Task to complete: For the string "camera", count the lines in the records below that contain it. Answer with that number alone.

Object state change records
=== Section Start ===
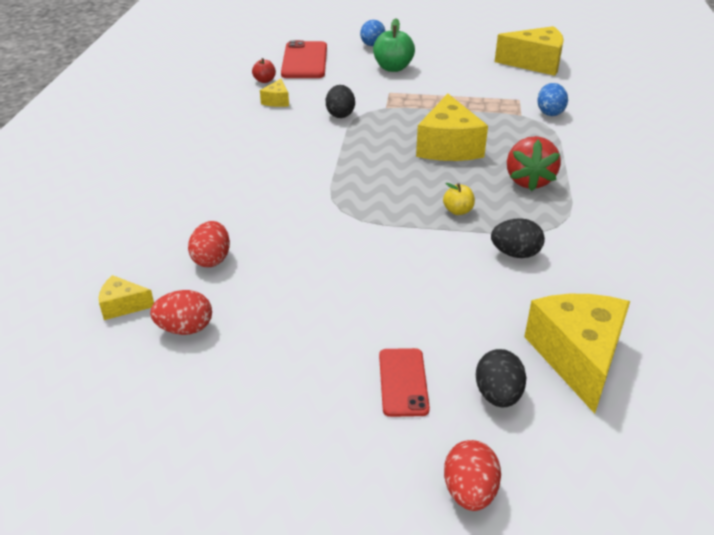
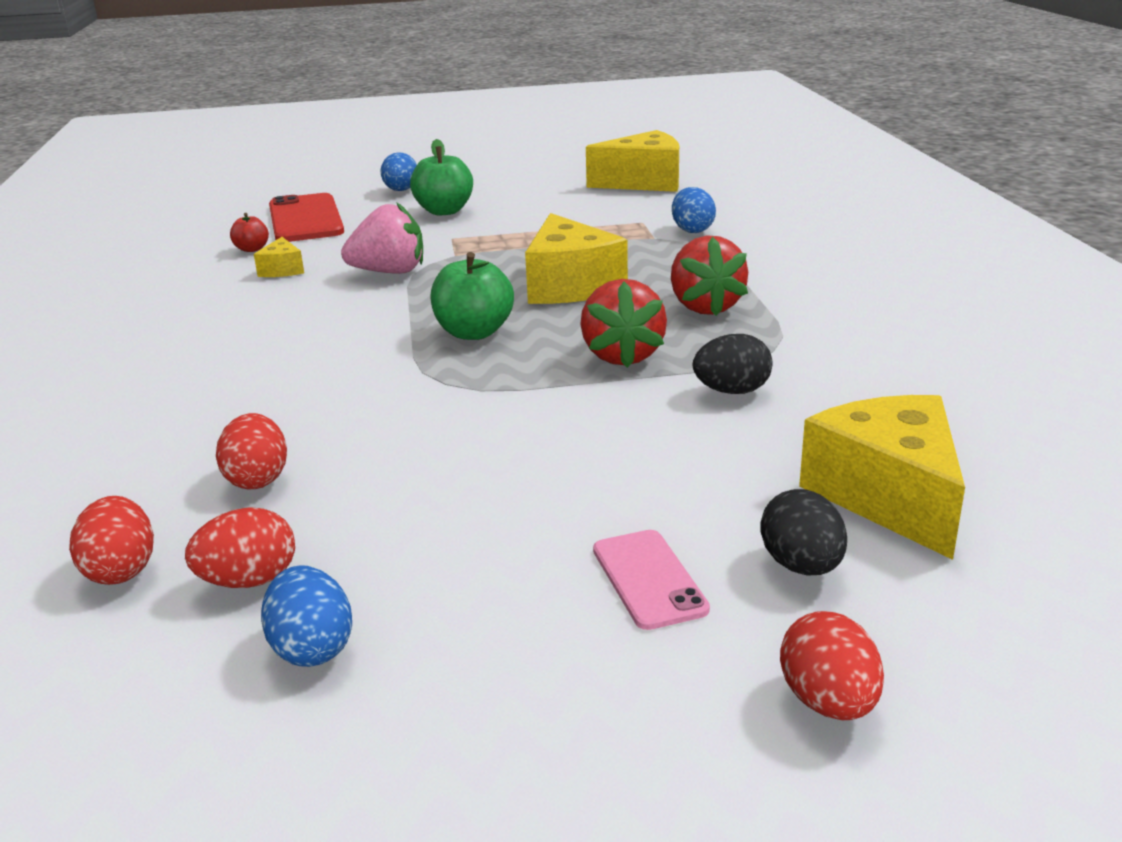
camera: 15 degrees left, 10 degrees down
yellow cheese [99,275,154,320] -> red egg [69,496,154,585]
black egg [326,85,355,118] -> pink strawberry [341,202,423,274]
red phone [379,348,430,417] -> pink phone [593,530,710,630]
yellow apple [443,183,475,215] -> red strawberry [580,279,667,368]
none -> blue egg [261,565,352,667]
none -> green apple [430,252,514,340]

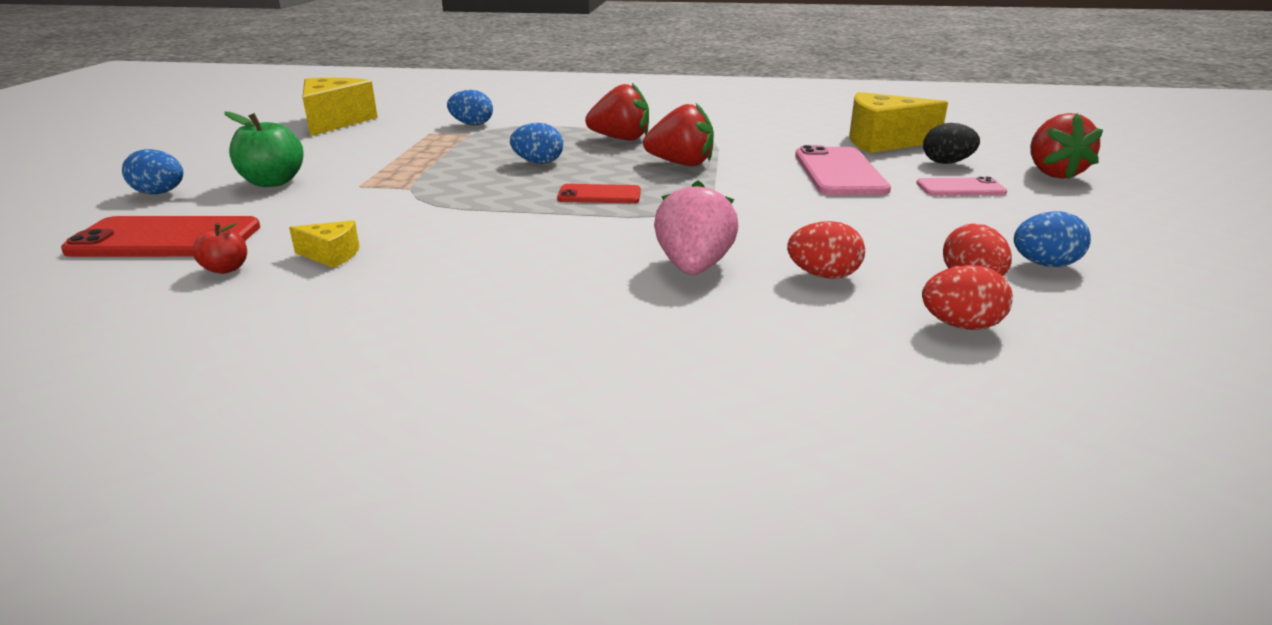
camera: 75 degrees left, 0 degrees up
pink strawberry [341,202,423,274] -> pink strawberry moved to [654,180,738,275]
green apple [430,252,514,340] -> red phone [557,184,641,203]
yellow cheese [525,213,628,304] -> blue egg [510,123,563,164]
black egg [693,334,773,394] -> none
red egg [780,611,884,720] -> red strawberry [1030,113,1103,179]
none -> pink phone [795,145,891,195]

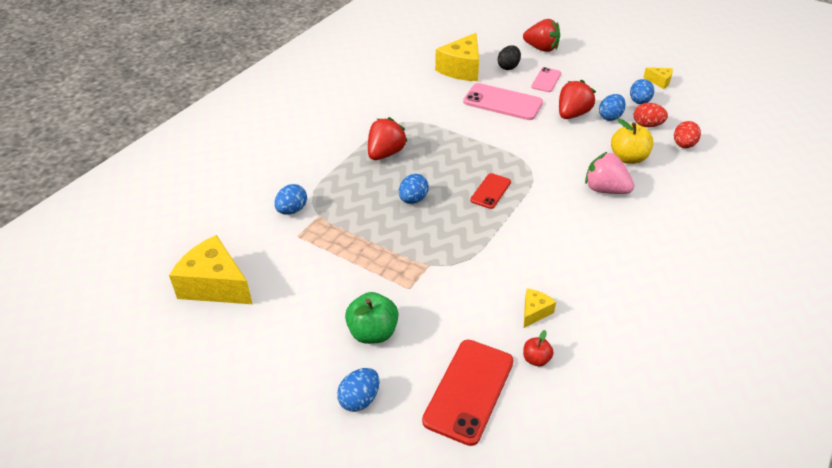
camera: 65 degrees left, 15 degrees up
red strawberry [643,103,714,166] -> red strawberry moved to [559,80,596,119]
red egg [787,221,865,279] -> yellow apple [611,118,653,164]
none -> blue egg [599,94,626,121]
none -> yellow cheese [643,67,673,89]

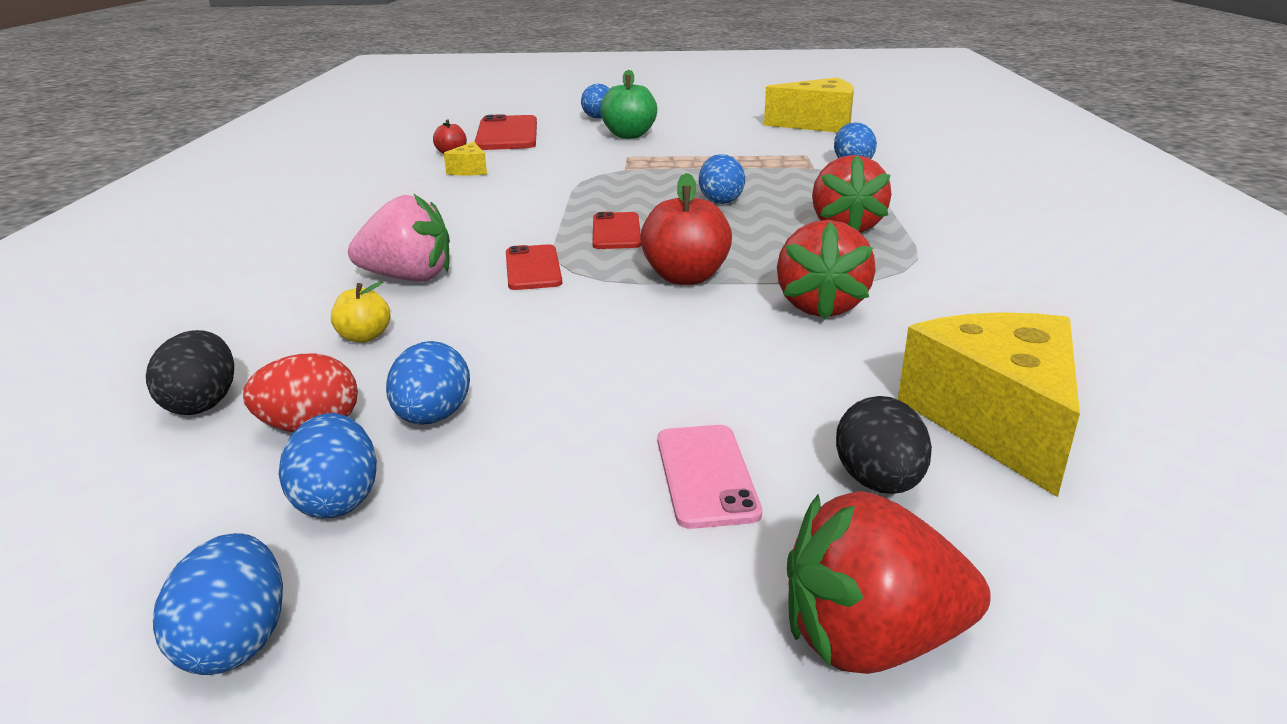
camera: 150 degrees right, 15 degrees down
pink phone [463,83,543,120] -> none
red strawberry [559,80,596,119] -> red strawberry moved to [777,220,876,320]
yellow apple [611,118,653,164] -> yellow apple [331,281,391,343], size x0.55
yellow cheese [643,67,673,89] -> blue egg [153,533,283,675]
red egg [674,121,701,148] -> black egg [146,330,234,415]
none -> red phone [506,244,562,290]
none -> red apple [640,173,732,285]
=== Section End ===
Solution for this task: 4